(Source material)
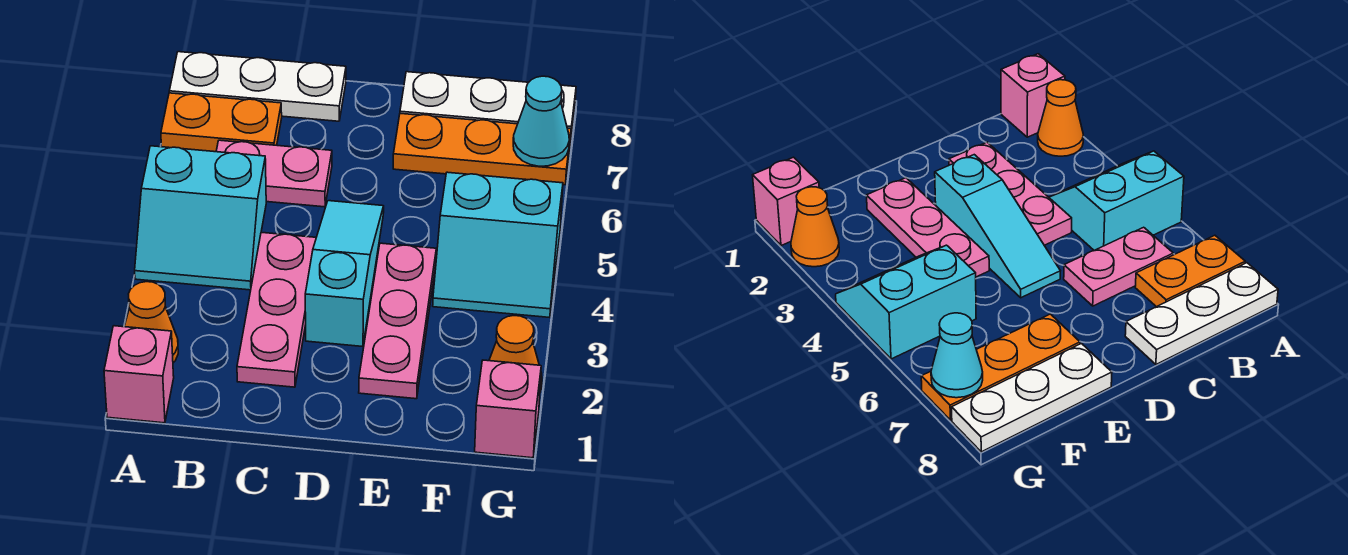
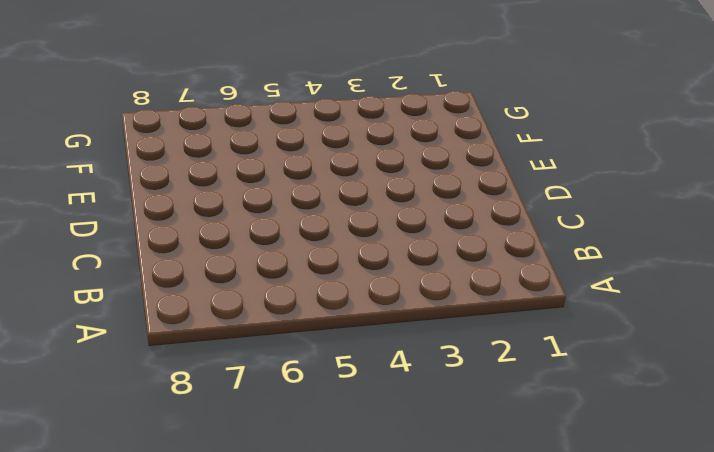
none -> pink brick A1 level 1
none -> orange cone A2 level 1
none -> cyan slope A4:B5 level 1 top 5

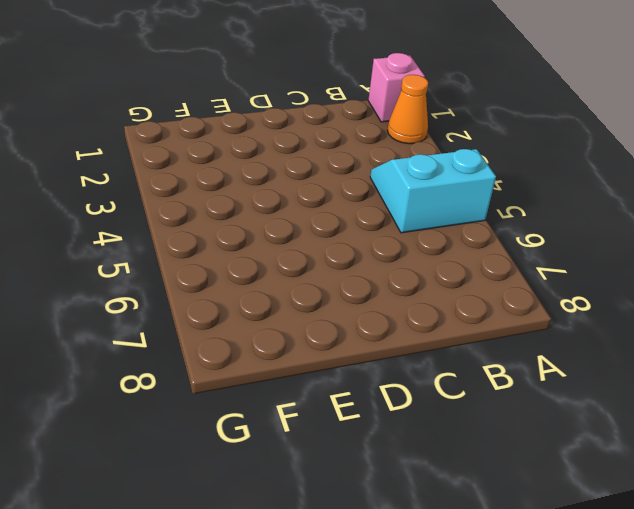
none -> orange plate A7:B7 level 1
none -> white plate A8:C8 level 1
none -> pink plate B6:C6 level 1

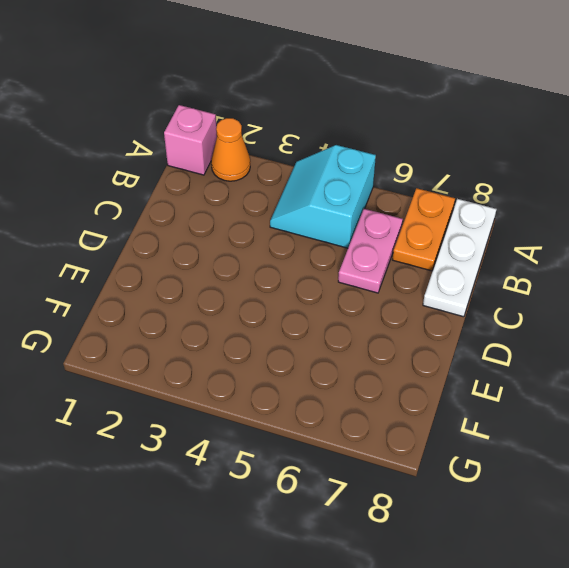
none -> pink plate C2:C4 level 1
none -> cyan slope D3:D5 level 1 top 3
none -> pink plate E2:E4 level 1

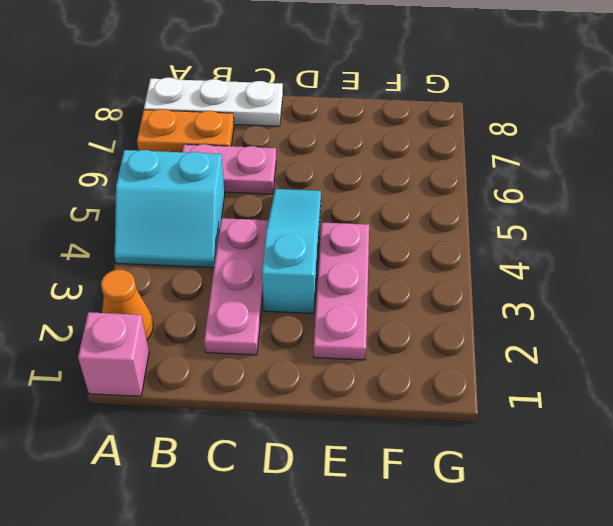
none -> orange plate E7:G7 level 1
none -> white plate E8:G8 level 1
none -> cyan slope F4:G5 level 1 top 5

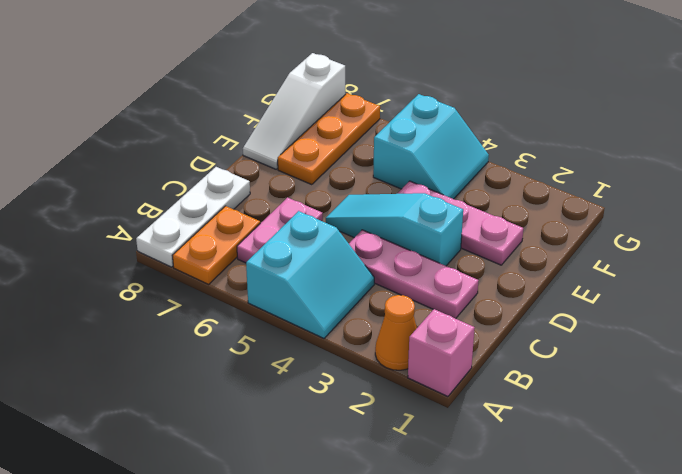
white slope E8:G8 level 1 top G -> white plate E8:G8 level 1
none -> pink brick G1 level 1
none -> orange cone G2 level 1
none -> cyan cone G7 level 2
(End Source material)
> Work instructions: From the first line to the last, reproduce the records above exactly and skip the pictures.

> Task result:
none -> pink brick A1 level 1
none -> orange cone A2 level 1
none -> cyan slope A4:B5 level 1 top 5

none -> orange plate A7:B7 level 1
none -> white plate A8:C8 level 1
none -> pink plate B6:C6 level 1

none -> pink plate C2:C4 level 1
none -> cyan slope D3:D5 level 1 top 3
none -> pink plate E2:E4 level 1

none -> orange plate E7:G7 level 1
none -> white plate E8:G8 level 1
none -> cyan slope F4:G5 level 1 top 5

white slope E8:G8 level 1 top G -> white plate E8:G8 level 1
none -> pink brick G1 level 1
none -> orange cone G2 level 1
none -> cyan cone G7 level 2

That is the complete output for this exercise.